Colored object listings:
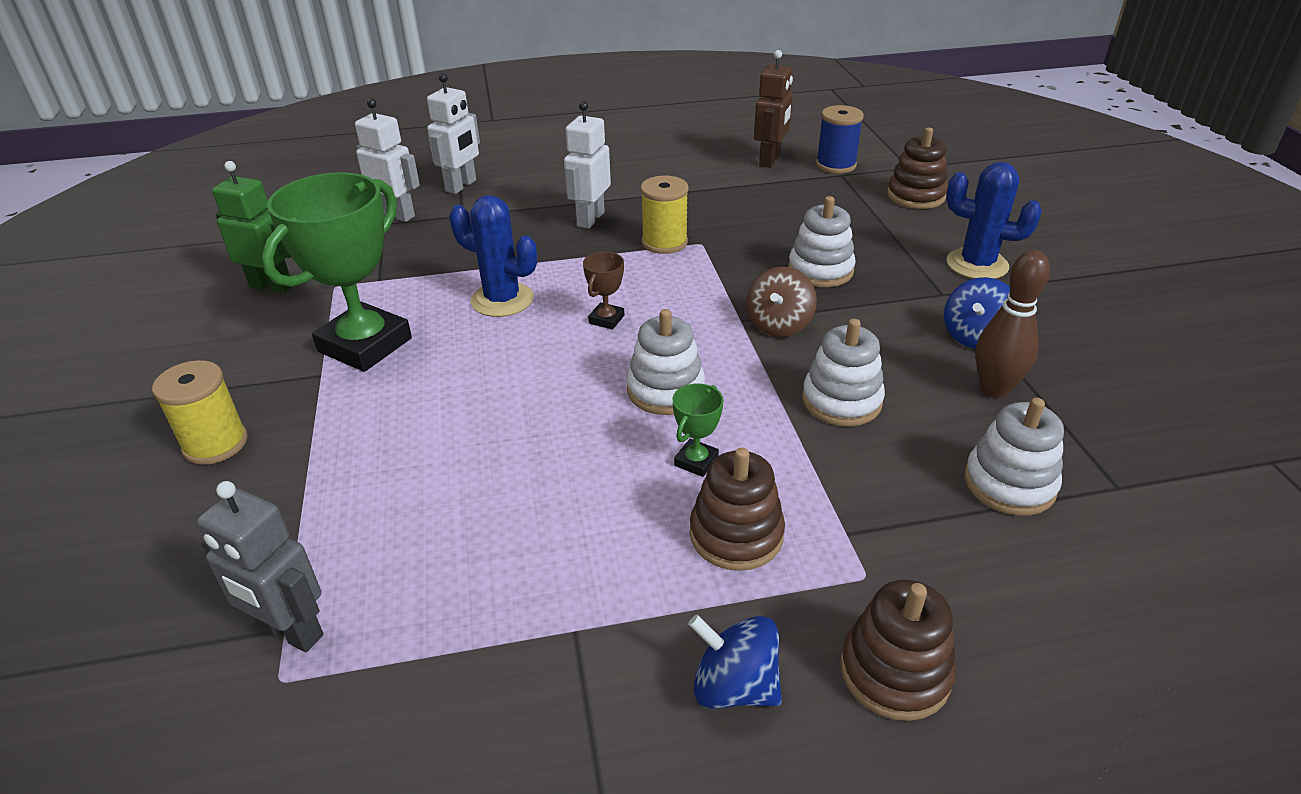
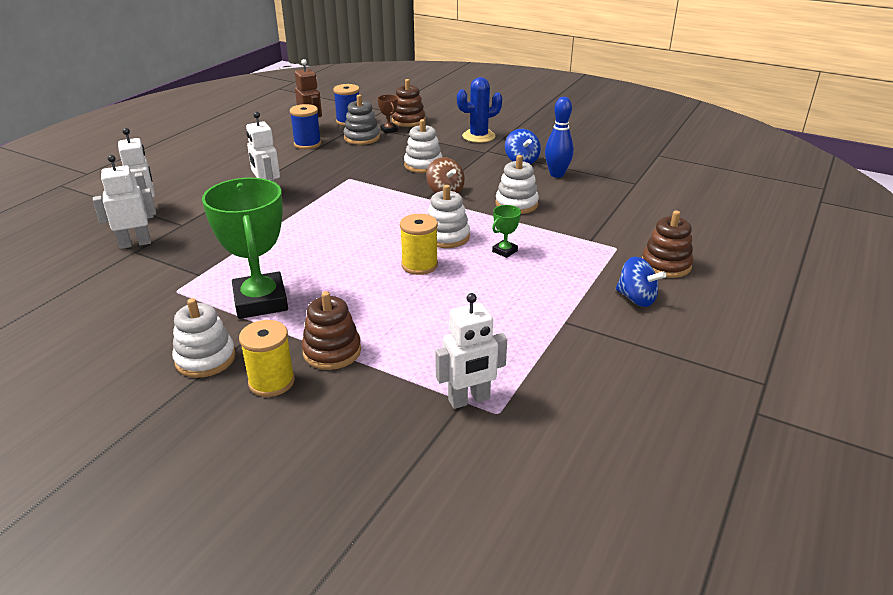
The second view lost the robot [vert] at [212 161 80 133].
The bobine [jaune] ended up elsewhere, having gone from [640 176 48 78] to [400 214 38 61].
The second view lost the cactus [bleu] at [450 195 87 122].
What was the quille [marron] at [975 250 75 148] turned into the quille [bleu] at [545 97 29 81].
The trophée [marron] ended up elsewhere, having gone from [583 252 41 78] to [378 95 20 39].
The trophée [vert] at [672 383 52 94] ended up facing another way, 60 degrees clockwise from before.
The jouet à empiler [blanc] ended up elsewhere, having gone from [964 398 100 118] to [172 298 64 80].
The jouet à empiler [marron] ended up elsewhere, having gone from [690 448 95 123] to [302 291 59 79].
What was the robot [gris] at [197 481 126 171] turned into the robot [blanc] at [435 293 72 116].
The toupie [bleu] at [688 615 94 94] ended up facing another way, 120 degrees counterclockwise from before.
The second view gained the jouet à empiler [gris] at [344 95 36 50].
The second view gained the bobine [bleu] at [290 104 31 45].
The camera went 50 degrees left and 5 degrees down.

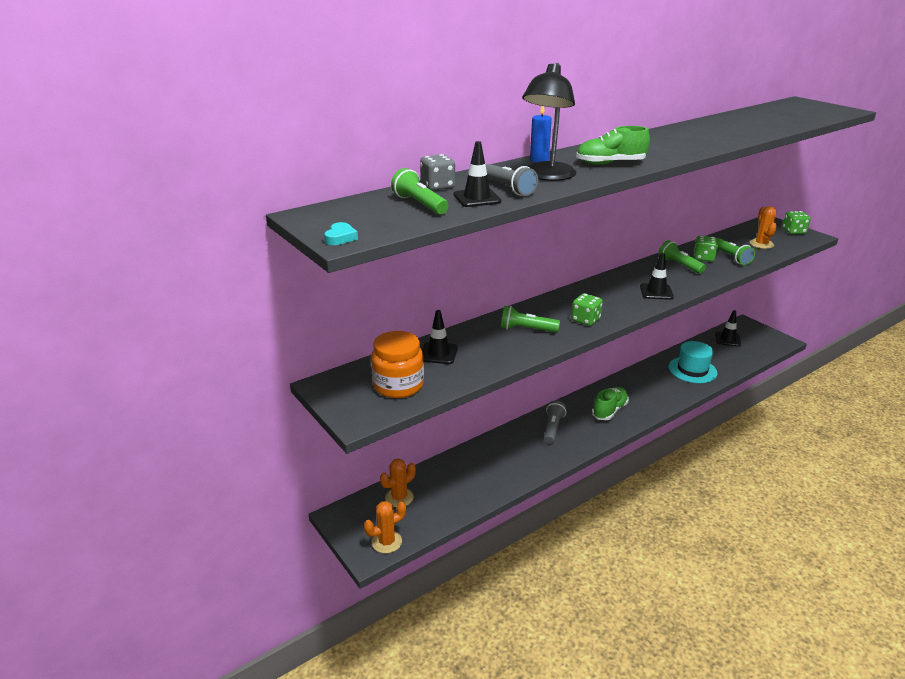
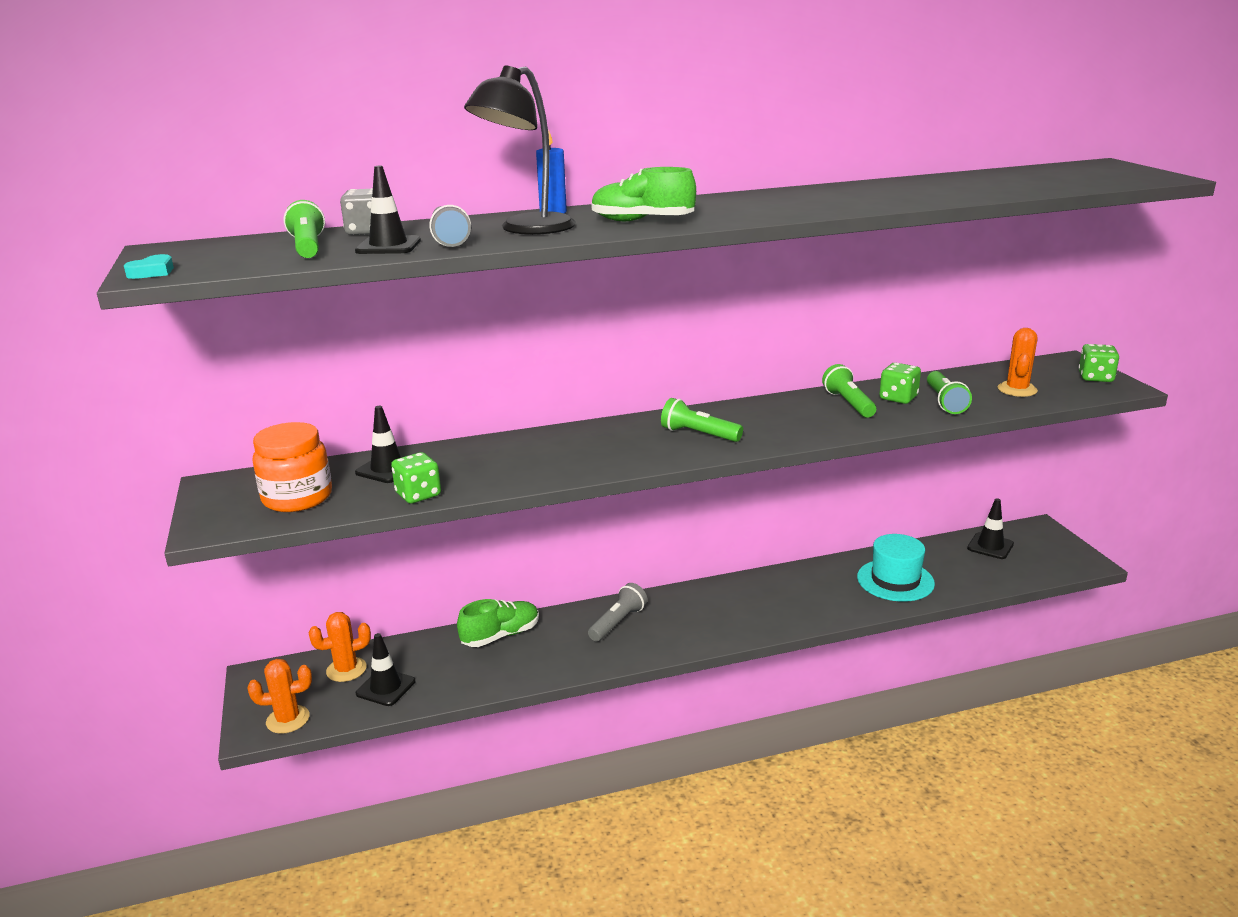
The cône de chantier [noir] ended up elsewhere, having gone from [640 253 34 47] to [356 633 59 73].
The dé [vert] ended up elsewhere, having gone from [571 293 32 33] to [391 452 50 52].
The lampe de poche [vert] ended up elsewhere, having gone from [501 306 59 26] to [661 398 82 44].
The chaussure [vert] ended up elsewhere, having gone from [592 387 37 33] to [457 599 82 48].
The camera went 20 degrees right and 5 degrees down.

* PROBLEM TO SOLVE: Could you repeat exactly the lines from the one containing "What was the quille" through the last line of the records, both included, without the pictures?

* OUTPUT FOR THIS EXERCISE:
What was the quille [marron] at [975 250 75 148] turned into the quille [bleu] at [545 97 29 81].
The trophée [marron] ended up elsewhere, having gone from [583 252 41 78] to [378 95 20 39].
The trophée [vert] at [672 383 52 94] ended up facing another way, 60 degrees clockwise from before.
The jouet à empiler [blanc] ended up elsewhere, having gone from [964 398 100 118] to [172 298 64 80].
The jouet à empiler [marron] ended up elsewhere, having gone from [690 448 95 123] to [302 291 59 79].
What was the robot [gris] at [197 481 126 171] turned into the robot [blanc] at [435 293 72 116].
The toupie [bleu] at [688 615 94 94] ended up facing another way, 120 degrees counterclockwise from before.
The second view gained the jouet à empiler [gris] at [344 95 36 50].
The second view gained the bobine [bleu] at [290 104 31 45].
The camera went 50 degrees left and 5 degrees down.

The cône de chantier [noir] ended up elsewhere, having gone from [640 253 34 47] to [356 633 59 73].
The dé [vert] ended up elsewhere, having gone from [571 293 32 33] to [391 452 50 52].
The lampe de poche [vert] ended up elsewhere, having gone from [501 306 59 26] to [661 398 82 44].
The chaussure [vert] ended up elsewhere, having gone from [592 387 37 33] to [457 599 82 48].
The camera went 20 degrees right and 5 degrees down.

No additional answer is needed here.